Go through the data and copy every line exactly, but not the images.
- - - - - - -
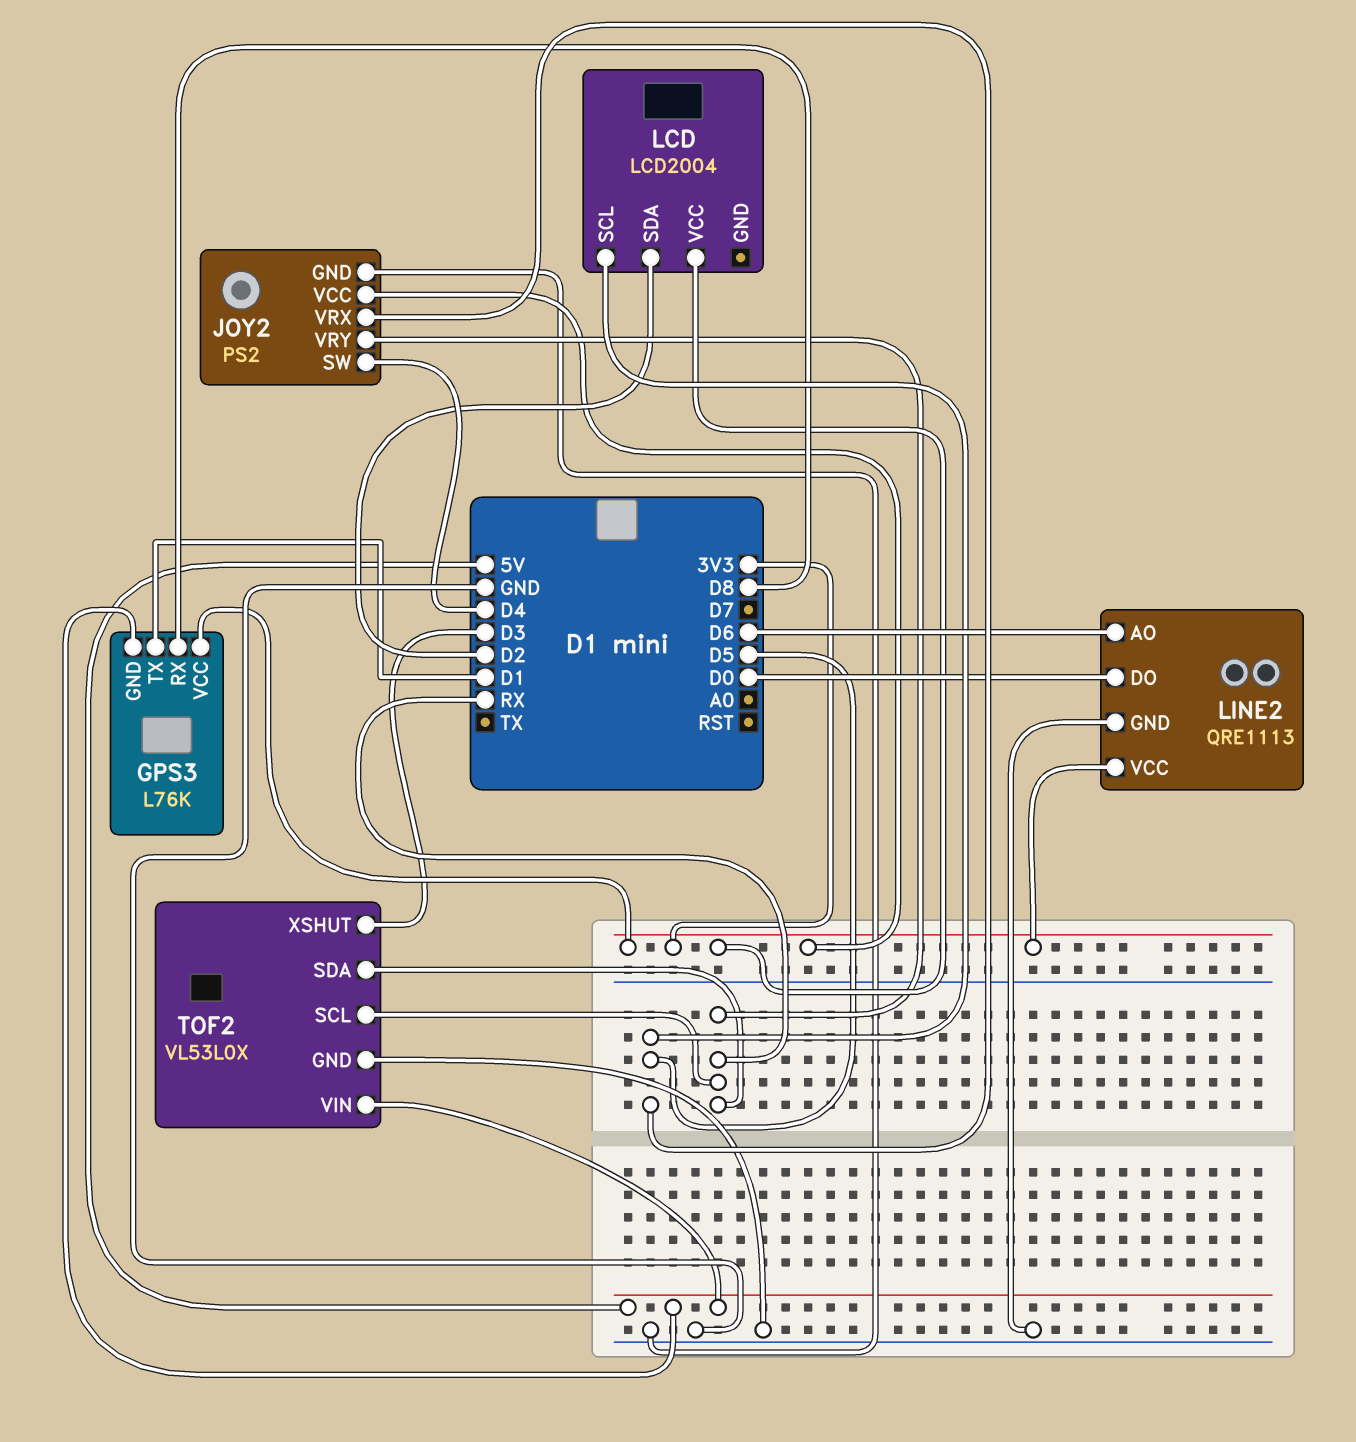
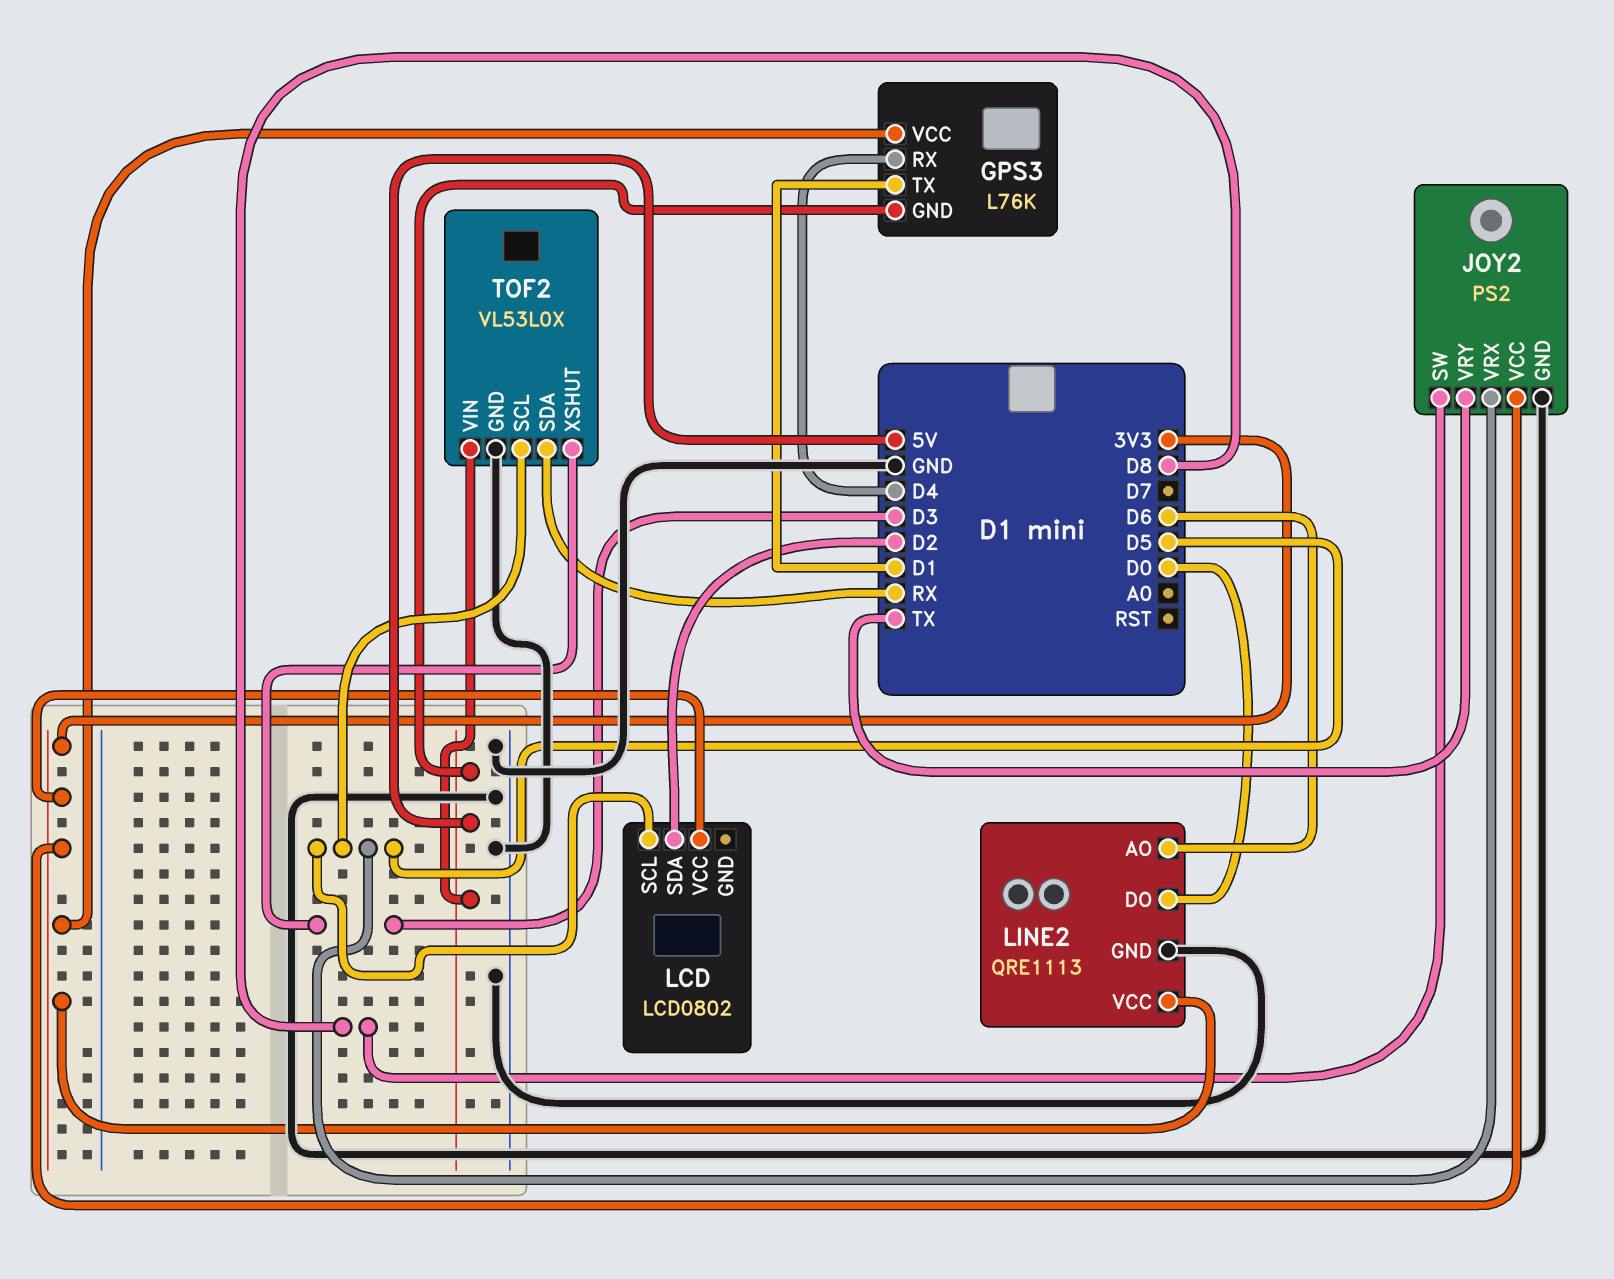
GPS3 pin RX: D8 -> D4
JOY2 pin SW: D4 -> D8
JOY2 pin VRY: RX -> TX
LCD: LCD2004 -> LCD0802
TOF2 pin SCL: RX -> D5

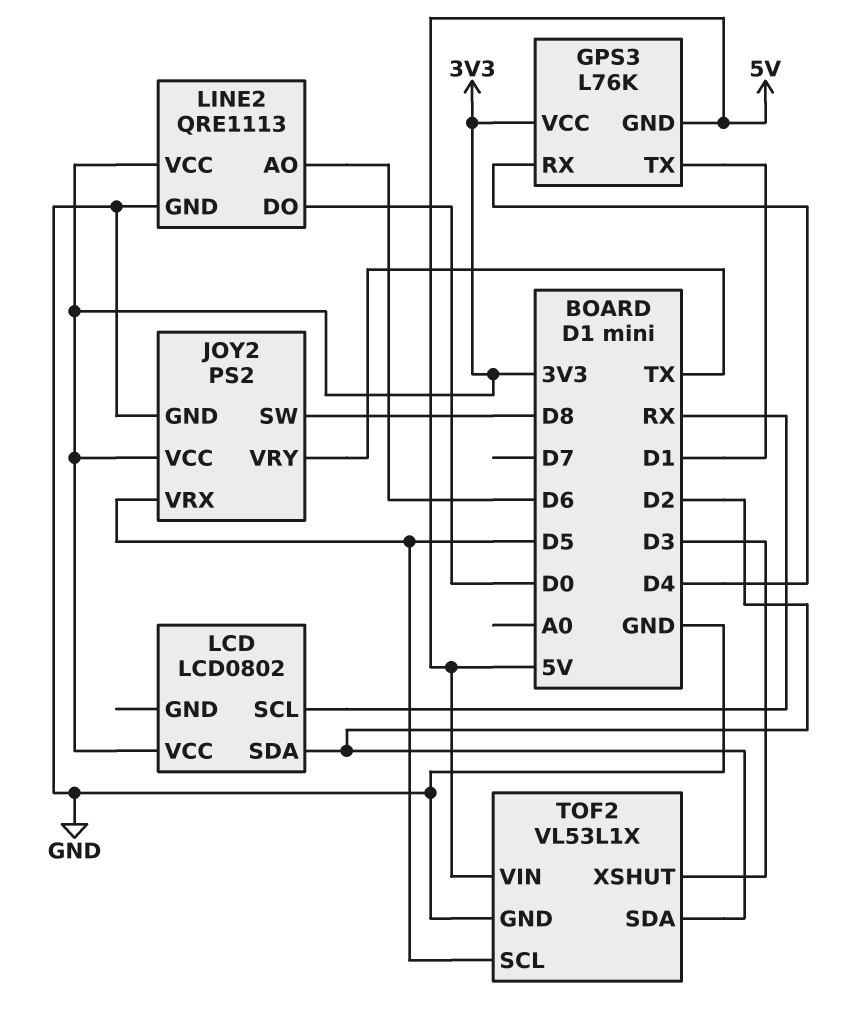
LCD pin SCL: D5 -> RX
TOF2: VL53L0X -> VL53L1X
TOF2 pin SDA: RX -> D2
- - - - - - -
ANSWER TO THIS PROBLEM:
GPS3 pin RX: D8 -> D4
JOY2 pin SW: D4 -> D8
JOY2 pin VRY: RX -> TX
LCD: LCD2004 -> LCD0802
TOF2 pin SCL: RX -> D5

LCD pin SCL: D5 -> RX
TOF2: VL53L0X -> VL53L1X
TOF2 pin SDA: RX -> D2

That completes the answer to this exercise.